═════ Data for review ═════
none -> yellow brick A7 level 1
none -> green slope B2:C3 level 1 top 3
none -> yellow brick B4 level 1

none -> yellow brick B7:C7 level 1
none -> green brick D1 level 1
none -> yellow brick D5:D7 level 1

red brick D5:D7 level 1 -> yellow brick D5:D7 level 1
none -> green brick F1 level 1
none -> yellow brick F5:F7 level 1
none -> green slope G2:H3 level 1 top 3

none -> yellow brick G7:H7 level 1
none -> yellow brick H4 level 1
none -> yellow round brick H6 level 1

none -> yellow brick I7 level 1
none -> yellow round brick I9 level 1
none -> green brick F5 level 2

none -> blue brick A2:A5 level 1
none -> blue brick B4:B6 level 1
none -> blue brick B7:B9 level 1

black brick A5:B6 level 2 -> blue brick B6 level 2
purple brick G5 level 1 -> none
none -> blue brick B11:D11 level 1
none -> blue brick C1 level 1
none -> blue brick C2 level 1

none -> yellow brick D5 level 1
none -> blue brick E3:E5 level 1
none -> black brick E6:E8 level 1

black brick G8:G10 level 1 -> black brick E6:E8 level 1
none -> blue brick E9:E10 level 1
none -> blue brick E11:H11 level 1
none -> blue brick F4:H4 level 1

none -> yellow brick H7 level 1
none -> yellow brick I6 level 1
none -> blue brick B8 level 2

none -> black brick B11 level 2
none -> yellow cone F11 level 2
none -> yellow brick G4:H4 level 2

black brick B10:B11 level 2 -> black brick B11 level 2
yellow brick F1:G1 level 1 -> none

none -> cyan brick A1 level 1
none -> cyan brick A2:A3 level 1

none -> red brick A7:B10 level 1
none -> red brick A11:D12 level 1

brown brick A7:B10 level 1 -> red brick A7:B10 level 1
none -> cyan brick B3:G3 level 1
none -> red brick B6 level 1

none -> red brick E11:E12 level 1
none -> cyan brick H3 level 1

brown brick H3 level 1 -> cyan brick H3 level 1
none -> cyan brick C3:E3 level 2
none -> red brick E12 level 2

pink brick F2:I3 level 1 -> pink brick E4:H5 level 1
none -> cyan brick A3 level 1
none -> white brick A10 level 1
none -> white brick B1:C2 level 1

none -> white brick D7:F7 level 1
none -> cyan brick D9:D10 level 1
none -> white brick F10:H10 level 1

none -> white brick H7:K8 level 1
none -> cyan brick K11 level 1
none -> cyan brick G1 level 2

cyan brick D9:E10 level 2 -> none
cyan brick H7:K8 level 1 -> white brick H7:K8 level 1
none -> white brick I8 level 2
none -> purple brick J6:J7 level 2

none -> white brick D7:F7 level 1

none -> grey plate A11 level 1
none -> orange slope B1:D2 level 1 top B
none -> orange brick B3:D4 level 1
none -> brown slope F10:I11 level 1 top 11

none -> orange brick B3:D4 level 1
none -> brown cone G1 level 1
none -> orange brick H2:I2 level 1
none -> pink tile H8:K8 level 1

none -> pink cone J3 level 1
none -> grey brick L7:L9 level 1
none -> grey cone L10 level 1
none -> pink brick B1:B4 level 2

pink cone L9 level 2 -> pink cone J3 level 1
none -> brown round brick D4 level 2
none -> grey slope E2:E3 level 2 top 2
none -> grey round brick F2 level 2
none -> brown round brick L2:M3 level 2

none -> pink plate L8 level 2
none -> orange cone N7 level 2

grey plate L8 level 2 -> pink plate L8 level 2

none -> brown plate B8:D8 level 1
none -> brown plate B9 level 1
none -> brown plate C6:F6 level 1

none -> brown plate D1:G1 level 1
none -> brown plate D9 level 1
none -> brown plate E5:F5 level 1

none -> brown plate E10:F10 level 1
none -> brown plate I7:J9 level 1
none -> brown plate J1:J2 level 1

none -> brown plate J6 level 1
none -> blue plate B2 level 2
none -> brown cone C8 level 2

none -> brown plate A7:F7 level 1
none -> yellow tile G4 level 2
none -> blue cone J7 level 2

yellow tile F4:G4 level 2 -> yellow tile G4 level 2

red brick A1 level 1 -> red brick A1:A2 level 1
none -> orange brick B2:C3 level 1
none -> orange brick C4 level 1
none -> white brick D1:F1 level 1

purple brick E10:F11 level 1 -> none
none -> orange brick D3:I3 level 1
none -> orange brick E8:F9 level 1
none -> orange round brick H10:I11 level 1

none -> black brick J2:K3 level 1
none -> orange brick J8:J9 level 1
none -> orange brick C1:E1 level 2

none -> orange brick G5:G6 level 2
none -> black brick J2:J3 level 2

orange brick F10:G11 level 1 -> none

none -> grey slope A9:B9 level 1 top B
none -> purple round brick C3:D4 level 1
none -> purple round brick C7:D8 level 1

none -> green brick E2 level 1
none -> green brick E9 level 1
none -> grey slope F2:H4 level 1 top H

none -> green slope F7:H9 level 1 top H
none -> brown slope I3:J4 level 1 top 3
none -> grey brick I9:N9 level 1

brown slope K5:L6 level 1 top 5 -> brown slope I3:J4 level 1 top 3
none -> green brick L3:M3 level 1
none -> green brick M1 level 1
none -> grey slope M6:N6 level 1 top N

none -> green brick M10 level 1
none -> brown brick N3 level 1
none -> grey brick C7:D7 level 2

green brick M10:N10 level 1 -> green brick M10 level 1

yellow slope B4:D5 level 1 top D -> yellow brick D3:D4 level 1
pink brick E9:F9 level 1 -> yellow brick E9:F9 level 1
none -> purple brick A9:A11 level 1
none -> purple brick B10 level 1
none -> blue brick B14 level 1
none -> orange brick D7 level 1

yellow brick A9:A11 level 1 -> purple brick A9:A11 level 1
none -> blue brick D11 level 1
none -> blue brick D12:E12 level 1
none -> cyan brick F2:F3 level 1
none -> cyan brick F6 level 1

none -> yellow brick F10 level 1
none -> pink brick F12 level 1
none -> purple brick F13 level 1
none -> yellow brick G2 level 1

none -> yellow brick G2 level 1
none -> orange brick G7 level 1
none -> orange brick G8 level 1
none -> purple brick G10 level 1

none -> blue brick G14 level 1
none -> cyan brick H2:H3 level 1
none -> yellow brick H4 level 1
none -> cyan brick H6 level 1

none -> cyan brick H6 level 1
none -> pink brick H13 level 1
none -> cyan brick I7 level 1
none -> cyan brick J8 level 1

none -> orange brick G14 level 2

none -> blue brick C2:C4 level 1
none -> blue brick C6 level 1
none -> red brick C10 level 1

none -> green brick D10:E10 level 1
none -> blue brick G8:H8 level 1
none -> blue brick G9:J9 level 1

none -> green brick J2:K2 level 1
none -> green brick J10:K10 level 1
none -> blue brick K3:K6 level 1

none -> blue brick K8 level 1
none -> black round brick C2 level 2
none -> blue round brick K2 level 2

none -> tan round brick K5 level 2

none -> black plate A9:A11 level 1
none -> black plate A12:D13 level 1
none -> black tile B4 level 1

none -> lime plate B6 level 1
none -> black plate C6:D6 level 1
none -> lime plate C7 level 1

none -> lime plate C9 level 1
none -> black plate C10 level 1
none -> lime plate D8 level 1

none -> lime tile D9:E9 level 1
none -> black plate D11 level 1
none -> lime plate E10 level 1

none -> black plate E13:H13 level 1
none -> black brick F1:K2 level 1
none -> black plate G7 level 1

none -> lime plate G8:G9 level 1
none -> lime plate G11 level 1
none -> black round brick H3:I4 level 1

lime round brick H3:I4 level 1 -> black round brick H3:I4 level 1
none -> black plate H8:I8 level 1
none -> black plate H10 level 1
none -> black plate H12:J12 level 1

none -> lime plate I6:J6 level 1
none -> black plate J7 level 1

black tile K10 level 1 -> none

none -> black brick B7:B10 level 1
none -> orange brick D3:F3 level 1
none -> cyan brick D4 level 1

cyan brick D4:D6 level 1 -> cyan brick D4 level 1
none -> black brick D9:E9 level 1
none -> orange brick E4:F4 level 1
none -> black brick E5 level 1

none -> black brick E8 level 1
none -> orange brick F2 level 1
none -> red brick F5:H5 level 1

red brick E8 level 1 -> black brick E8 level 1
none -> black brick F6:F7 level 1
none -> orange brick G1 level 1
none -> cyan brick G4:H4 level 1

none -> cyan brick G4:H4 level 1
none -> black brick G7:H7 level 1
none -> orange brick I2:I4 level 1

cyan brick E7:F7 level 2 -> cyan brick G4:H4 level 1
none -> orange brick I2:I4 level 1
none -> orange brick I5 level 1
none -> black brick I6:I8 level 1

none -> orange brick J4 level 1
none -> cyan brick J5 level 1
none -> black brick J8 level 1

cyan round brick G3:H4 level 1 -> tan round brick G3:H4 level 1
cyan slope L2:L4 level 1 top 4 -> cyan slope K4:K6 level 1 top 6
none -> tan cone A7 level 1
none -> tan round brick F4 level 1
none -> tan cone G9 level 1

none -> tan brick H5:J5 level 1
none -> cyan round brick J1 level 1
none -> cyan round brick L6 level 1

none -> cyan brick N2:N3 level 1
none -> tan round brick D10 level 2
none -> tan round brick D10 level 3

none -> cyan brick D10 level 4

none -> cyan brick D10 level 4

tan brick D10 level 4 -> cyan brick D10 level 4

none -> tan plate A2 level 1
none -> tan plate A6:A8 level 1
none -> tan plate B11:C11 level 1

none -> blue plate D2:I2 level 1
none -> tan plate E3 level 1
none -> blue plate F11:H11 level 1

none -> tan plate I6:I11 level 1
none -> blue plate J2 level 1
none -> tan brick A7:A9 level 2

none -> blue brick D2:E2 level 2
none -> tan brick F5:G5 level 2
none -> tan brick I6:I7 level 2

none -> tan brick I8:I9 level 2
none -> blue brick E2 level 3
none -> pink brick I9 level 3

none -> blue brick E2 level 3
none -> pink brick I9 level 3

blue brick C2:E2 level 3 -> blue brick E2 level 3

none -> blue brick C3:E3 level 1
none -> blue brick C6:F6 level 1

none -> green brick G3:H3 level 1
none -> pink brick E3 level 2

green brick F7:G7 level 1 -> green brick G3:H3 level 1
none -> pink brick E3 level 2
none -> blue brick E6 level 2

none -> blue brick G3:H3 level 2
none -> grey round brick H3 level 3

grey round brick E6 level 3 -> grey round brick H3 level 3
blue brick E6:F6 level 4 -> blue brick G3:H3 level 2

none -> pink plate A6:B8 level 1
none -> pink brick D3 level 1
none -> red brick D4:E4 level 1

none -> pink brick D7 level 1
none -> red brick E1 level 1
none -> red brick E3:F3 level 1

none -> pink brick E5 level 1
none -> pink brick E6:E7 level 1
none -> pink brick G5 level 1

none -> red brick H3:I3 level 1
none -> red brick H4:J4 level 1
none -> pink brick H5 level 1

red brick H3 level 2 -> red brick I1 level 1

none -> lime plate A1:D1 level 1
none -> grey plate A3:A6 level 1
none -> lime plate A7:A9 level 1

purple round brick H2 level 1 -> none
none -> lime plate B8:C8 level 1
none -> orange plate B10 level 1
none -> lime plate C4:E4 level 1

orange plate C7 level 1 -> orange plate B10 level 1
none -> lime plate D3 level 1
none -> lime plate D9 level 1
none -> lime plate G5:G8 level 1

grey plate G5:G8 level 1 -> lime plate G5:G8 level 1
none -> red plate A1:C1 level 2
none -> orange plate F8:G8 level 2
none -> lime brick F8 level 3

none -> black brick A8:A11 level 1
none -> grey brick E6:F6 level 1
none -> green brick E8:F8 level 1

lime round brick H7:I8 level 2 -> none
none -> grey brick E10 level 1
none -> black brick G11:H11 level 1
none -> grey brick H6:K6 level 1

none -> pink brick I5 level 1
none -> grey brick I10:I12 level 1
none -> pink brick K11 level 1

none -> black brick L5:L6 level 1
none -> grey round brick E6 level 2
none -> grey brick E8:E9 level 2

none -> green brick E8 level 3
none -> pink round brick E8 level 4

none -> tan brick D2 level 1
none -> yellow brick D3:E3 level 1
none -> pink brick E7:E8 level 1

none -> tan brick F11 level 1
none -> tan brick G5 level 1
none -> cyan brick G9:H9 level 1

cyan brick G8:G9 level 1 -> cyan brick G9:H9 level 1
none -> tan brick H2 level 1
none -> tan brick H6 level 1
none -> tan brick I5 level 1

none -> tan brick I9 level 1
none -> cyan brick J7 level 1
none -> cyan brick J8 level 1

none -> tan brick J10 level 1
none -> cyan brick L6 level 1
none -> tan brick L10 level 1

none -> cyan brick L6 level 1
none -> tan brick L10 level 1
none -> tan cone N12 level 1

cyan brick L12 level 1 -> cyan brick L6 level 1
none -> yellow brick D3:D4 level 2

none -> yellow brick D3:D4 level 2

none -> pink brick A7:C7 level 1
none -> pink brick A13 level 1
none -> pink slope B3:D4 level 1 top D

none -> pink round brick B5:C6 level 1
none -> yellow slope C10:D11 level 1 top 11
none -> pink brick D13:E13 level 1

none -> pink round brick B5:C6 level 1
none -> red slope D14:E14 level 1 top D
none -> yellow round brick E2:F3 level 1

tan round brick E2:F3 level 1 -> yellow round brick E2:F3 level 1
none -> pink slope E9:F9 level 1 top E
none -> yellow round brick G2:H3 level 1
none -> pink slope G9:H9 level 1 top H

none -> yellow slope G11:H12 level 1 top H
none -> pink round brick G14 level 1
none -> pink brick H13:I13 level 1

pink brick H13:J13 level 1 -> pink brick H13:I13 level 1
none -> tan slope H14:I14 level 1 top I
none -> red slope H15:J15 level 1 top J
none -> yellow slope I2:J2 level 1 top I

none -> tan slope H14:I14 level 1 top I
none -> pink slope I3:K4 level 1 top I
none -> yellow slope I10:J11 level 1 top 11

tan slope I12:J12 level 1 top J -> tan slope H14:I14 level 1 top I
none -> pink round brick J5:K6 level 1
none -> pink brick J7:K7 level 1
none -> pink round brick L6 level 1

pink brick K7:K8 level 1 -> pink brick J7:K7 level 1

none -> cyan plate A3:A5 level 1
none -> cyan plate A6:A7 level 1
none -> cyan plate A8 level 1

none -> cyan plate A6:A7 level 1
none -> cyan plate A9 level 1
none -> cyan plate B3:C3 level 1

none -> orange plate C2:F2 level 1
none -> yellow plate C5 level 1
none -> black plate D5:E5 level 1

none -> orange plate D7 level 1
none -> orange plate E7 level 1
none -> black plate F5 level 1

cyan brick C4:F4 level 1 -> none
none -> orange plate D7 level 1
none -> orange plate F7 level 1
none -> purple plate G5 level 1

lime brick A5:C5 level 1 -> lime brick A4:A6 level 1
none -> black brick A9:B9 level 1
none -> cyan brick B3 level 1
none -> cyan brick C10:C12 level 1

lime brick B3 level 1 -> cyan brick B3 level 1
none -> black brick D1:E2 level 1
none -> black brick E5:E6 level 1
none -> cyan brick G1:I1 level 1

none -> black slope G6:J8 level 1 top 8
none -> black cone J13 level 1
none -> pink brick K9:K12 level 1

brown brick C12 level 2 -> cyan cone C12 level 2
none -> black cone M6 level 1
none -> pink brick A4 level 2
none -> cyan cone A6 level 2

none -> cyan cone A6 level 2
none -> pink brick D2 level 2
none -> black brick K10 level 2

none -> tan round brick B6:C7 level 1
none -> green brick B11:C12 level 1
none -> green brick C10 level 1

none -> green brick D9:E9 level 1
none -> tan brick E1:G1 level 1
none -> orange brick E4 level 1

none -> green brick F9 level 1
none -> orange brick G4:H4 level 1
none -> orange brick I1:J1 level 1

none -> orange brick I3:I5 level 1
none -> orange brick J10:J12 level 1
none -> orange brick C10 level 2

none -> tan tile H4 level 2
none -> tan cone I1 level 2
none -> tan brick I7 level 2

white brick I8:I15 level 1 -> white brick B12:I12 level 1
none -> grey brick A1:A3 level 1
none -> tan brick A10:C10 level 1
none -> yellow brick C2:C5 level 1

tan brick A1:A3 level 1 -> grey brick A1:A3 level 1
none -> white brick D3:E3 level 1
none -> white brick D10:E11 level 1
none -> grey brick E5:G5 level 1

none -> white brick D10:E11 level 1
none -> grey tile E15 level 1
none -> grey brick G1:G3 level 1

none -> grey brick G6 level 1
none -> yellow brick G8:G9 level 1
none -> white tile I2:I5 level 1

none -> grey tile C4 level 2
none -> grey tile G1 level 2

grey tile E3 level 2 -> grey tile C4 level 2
═════
*Goal of the exercise*.
Go through the entries above and count the lines containing the string "purple". Give only that number.

*Worked solution*.
12